Object tracking records
"""
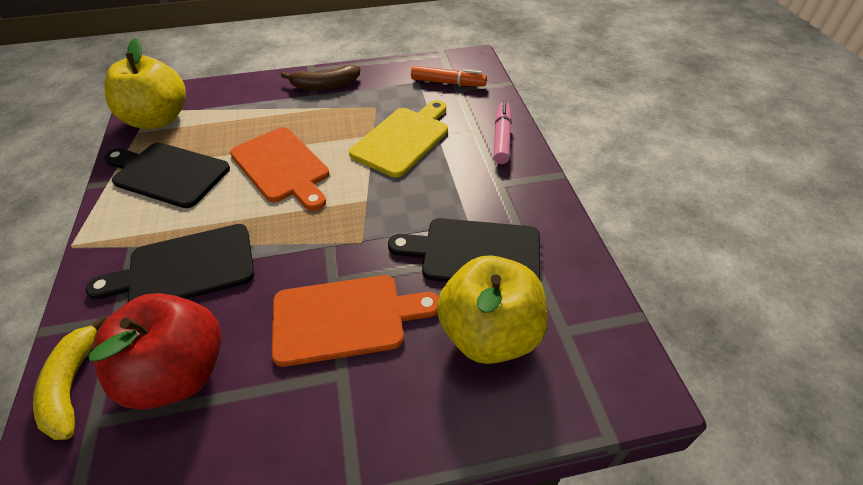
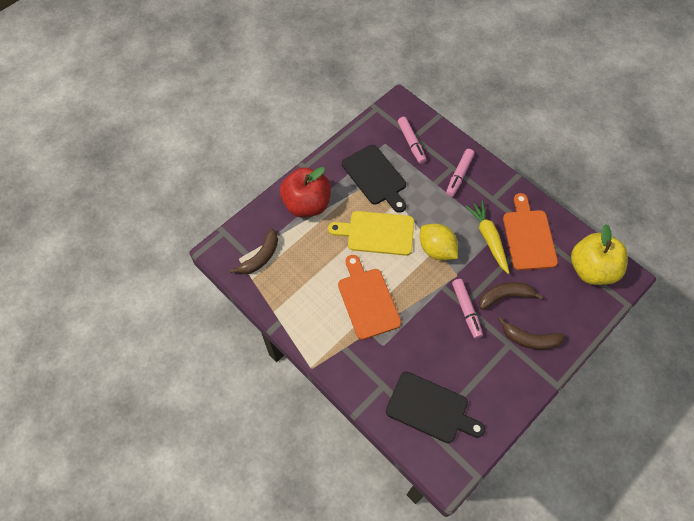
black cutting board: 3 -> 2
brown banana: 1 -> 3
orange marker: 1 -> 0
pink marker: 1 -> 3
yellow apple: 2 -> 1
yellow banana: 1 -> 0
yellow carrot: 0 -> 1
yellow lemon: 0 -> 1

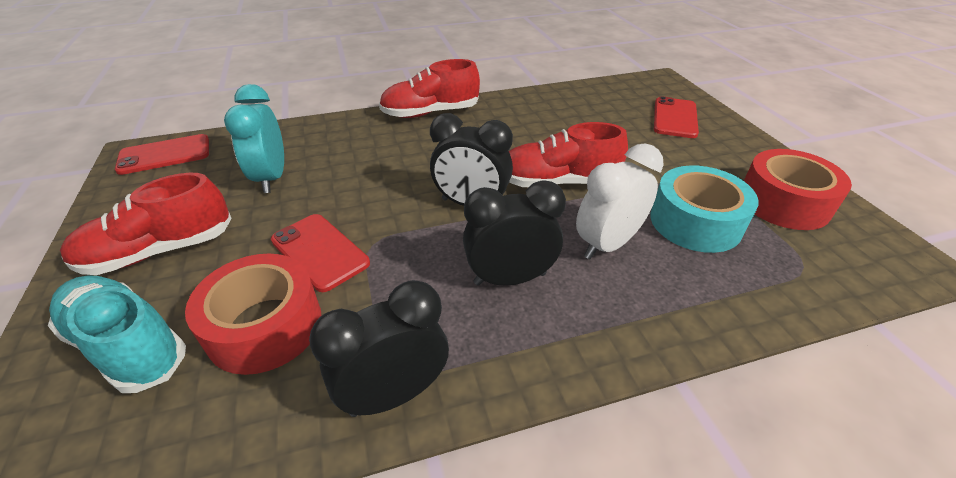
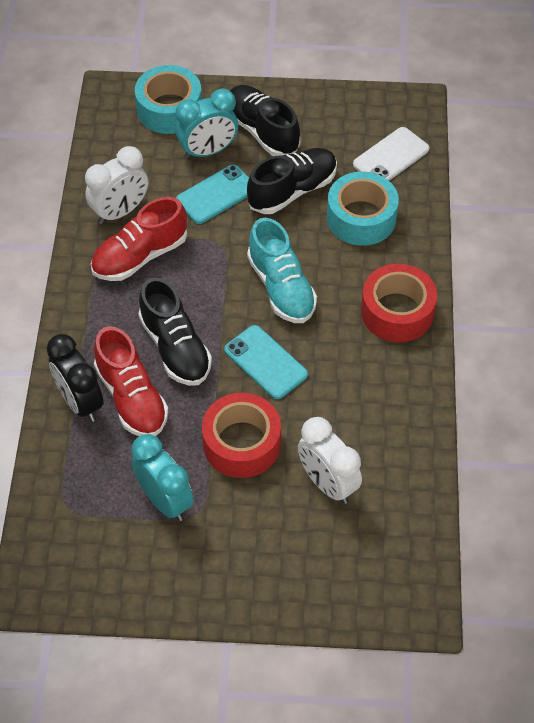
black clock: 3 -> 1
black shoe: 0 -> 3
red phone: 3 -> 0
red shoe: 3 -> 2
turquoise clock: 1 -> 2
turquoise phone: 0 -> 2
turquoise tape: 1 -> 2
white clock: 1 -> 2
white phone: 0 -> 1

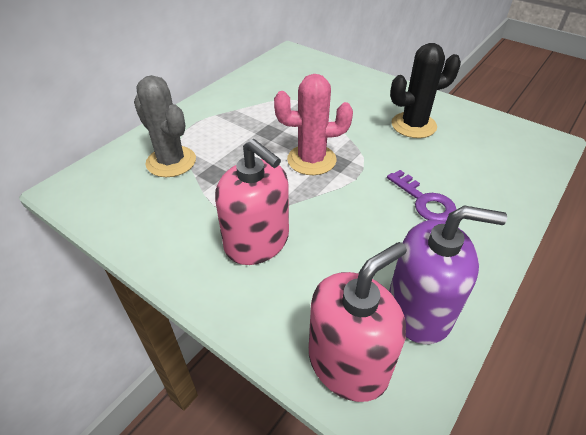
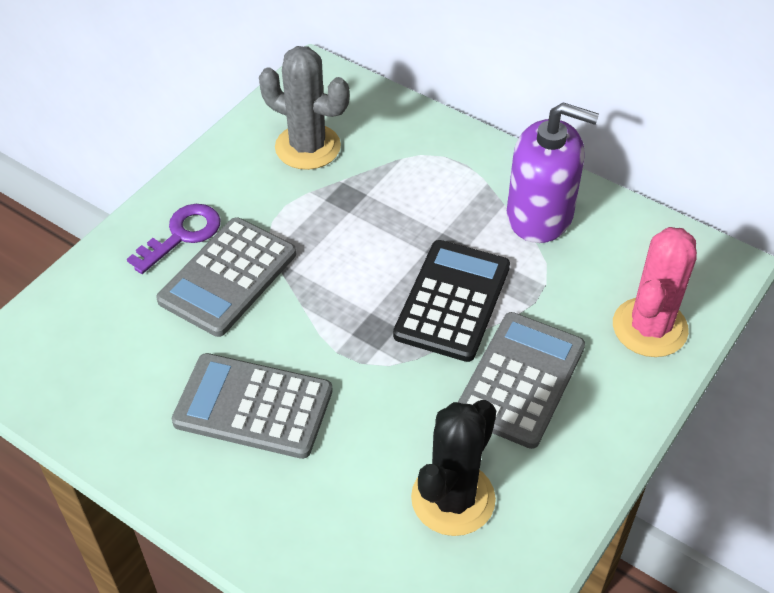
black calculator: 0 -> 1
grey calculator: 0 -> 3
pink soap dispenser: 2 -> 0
"""
The problem
Lines containing the word "black" are to be tallied across the entries above; give only the resulting count.

Response
4